• About this exercise
From the line containing "RADIO pin CSN: A1 -> SDA" through the last line of the entries, output the text exactly. Pictures stay out.

== == ==

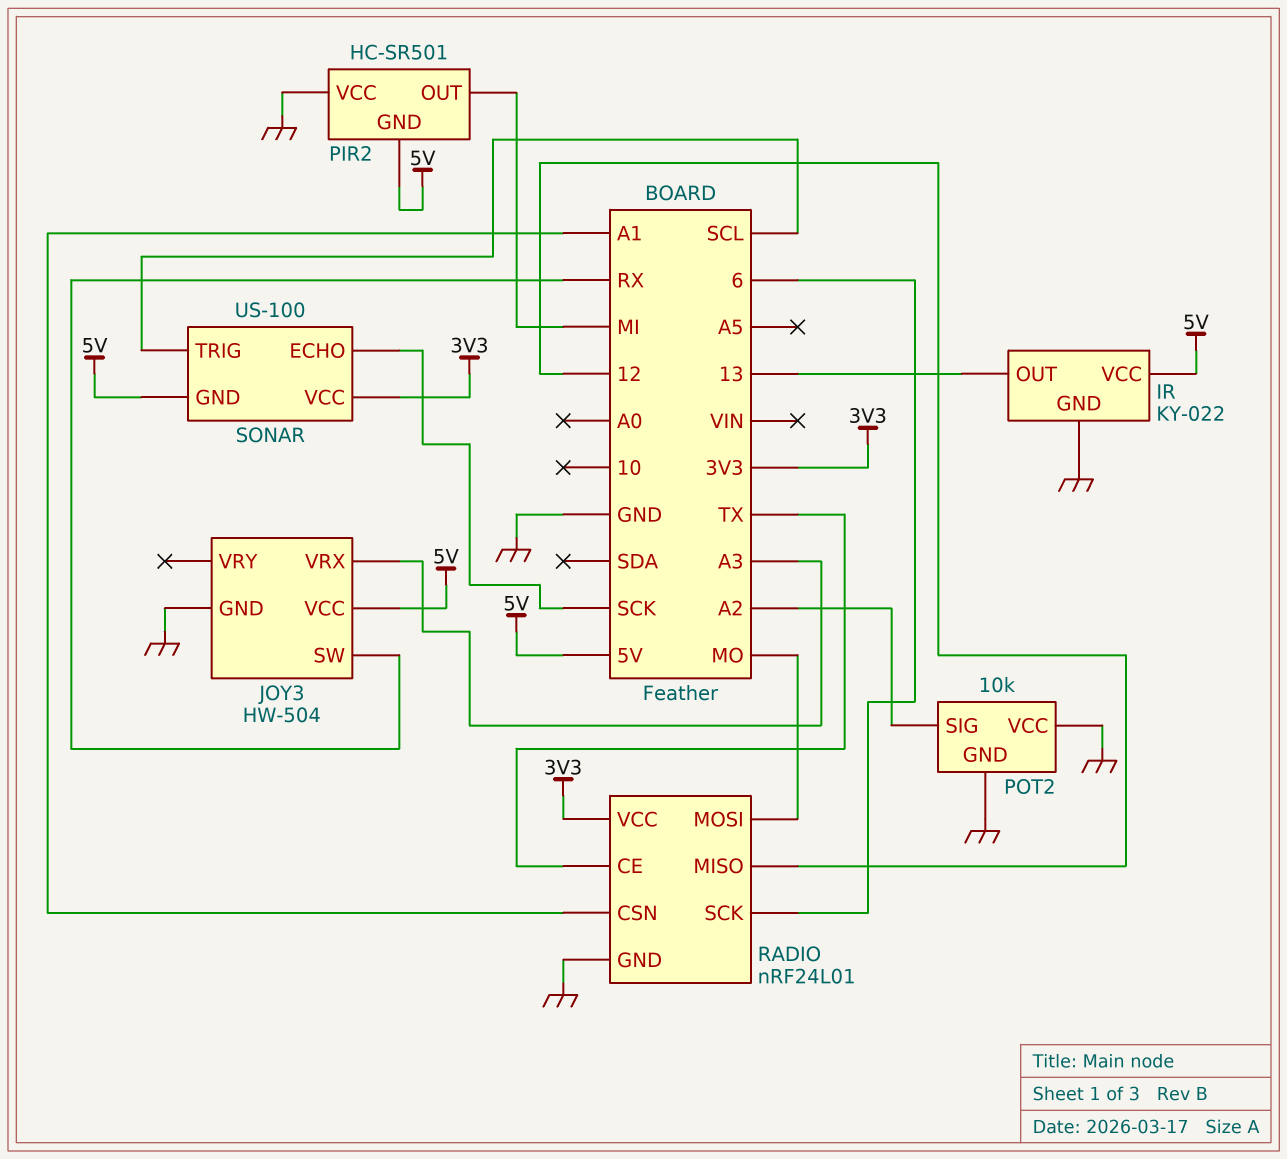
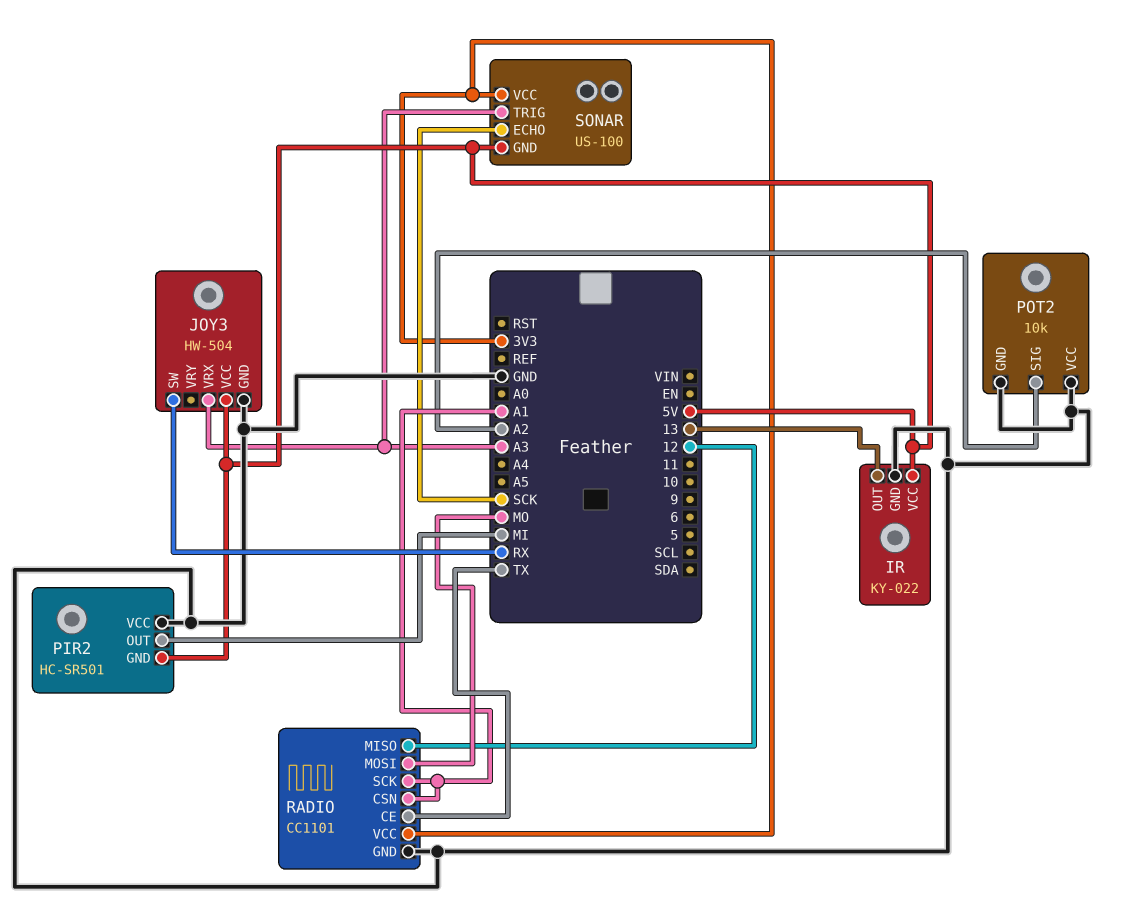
RADIO: nRF24L01 -> CC1101
RADIO pin SCK: 6 -> A1
SONAR pin TRIG: SCL -> A3

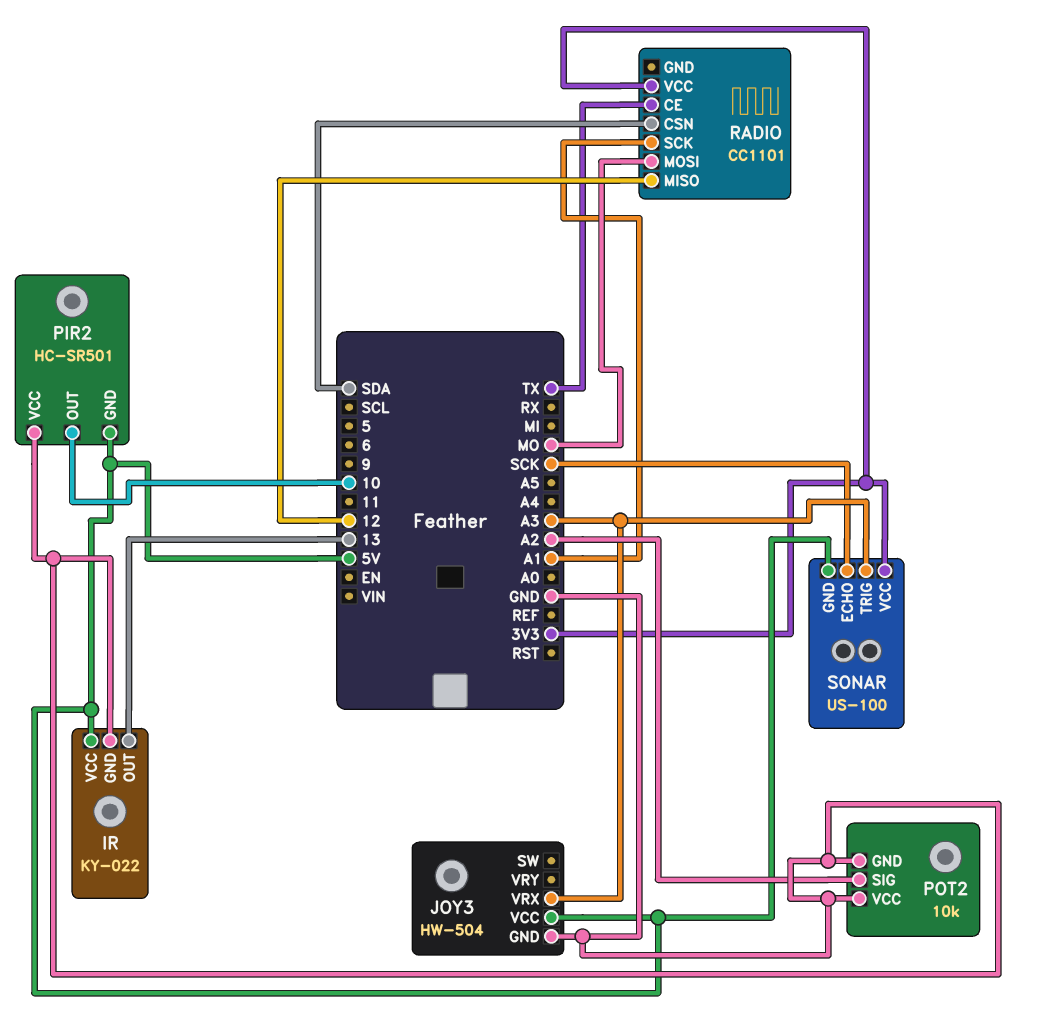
JOY3 pin SW: RX -> none
PIR2 pin OUT: MI -> 10
RADIO pin CSN: A1 -> SDA
RADIO pin GND: GND -> none

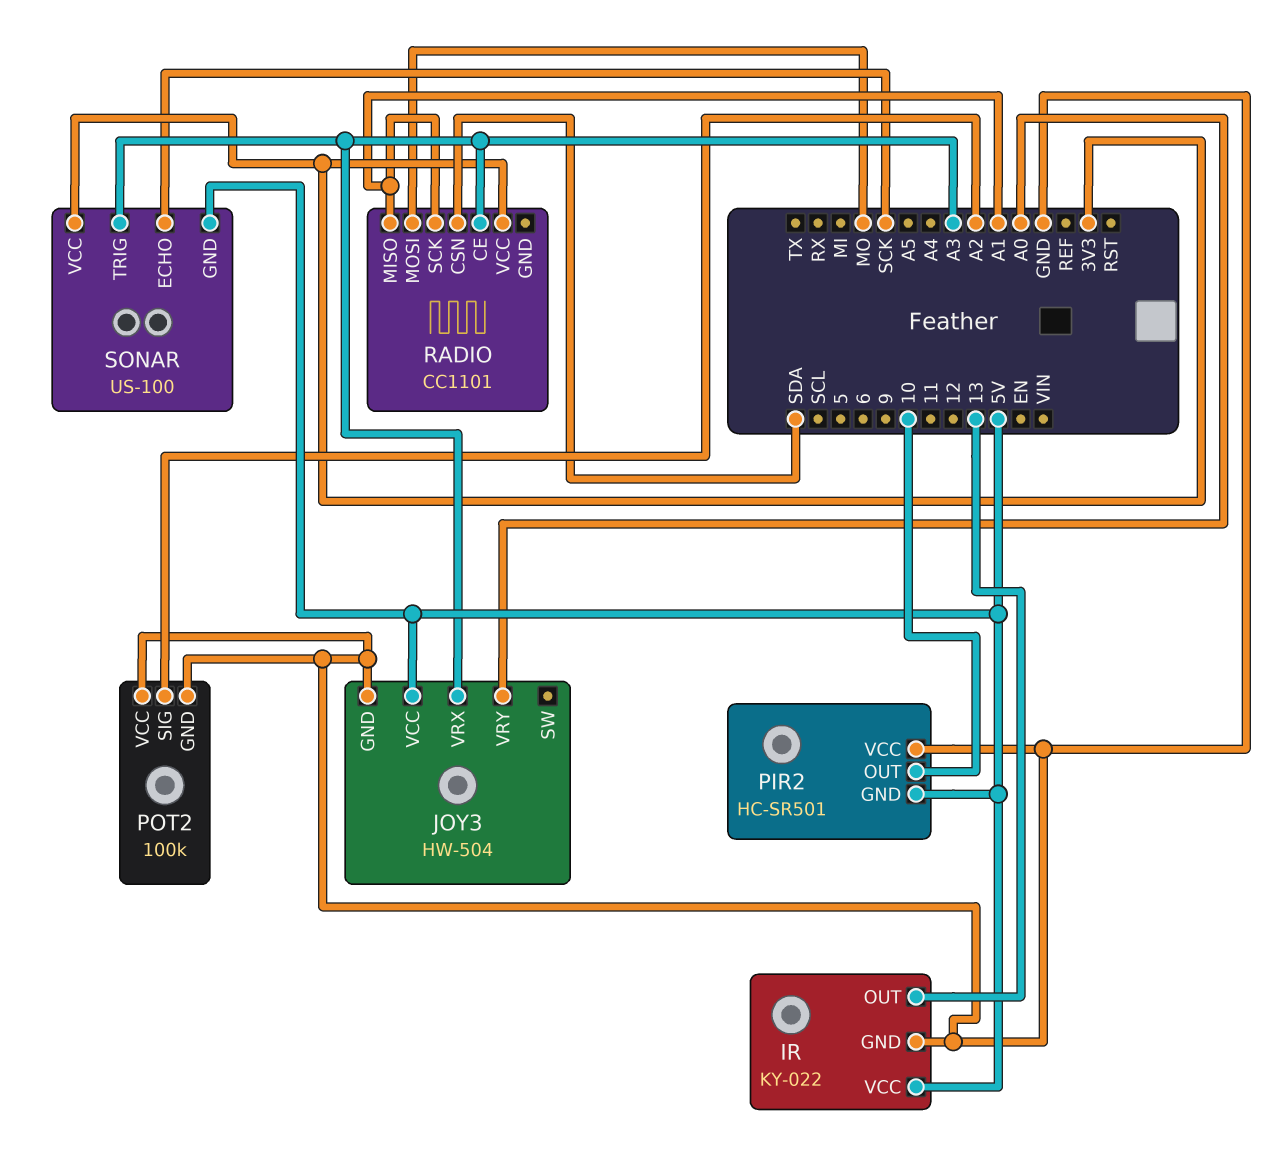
JOY3 pin VRY: none -> A0
POT2: 10k -> 100k
RADIO pin CE: TX -> A3
RADIO pin MISO: 12 -> A1

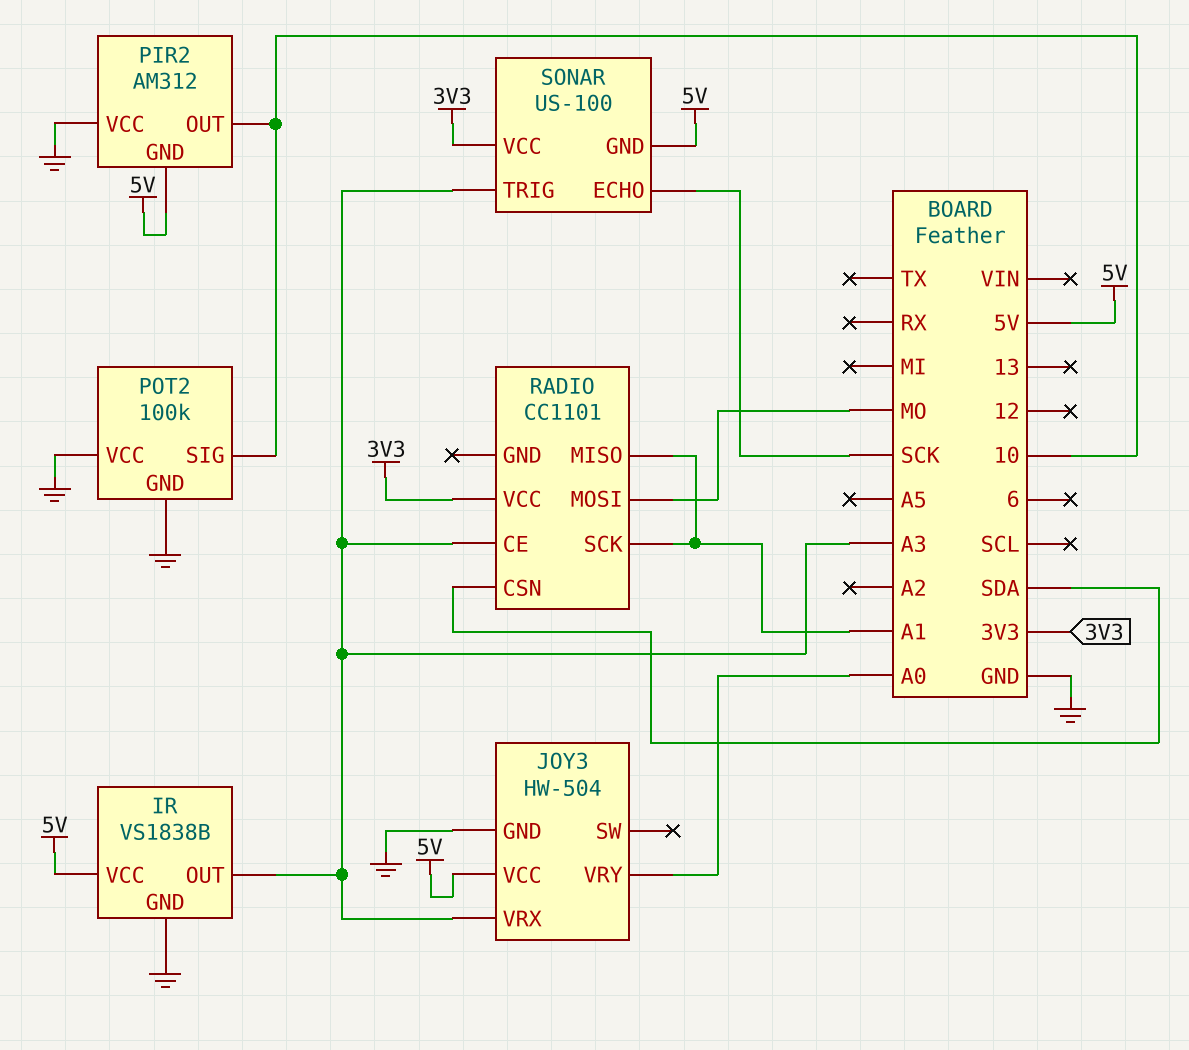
IR: KY-022 -> VS1838B
IR pin OUT: 13 -> A3
PIR2: HC-SR501 -> AM312
POT2 pin SIG: A2 -> 10

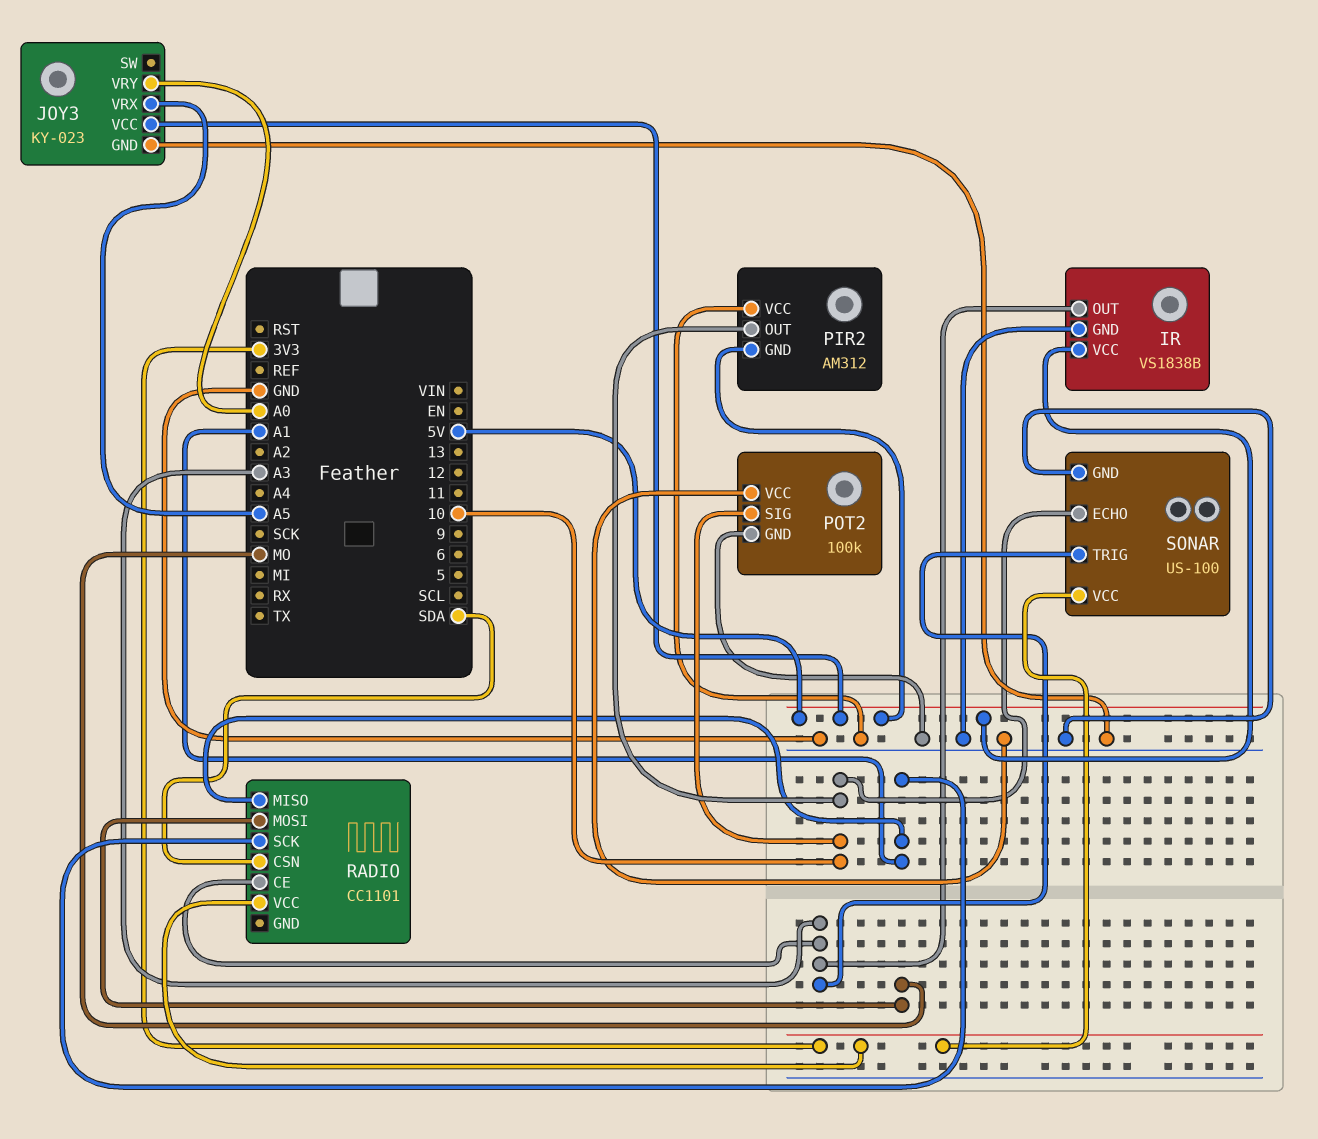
JOY3: HW-504 -> KY-023
JOY3 pin VRX: A3 -> A5
SONAR pin ECHO: SCK -> 10
SONAR pin GND: 5V -> GND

== == ==

• Answer space
RADIO pin CSN: A1 -> SDA
RADIO pin GND: GND -> none

JOY3 pin VRY: none -> A0
POT2: 10k -> 100k
RADIO pin CE: TX -> A3
RADIO pin MISO: 12 -> A1

IR: KY-022 -> VS1838B
IR pin OUT: 13 -> A3
PIR2: HC-SR501 -> AM312
POT2 pin SIG: A2 -> 10

JOY3: HW-504 -> KY-023
JOY3 pin VRX: A3 -> A5
SONAR pin ECHO: SCK -> 10
SONAR pin GND: 5V -> GND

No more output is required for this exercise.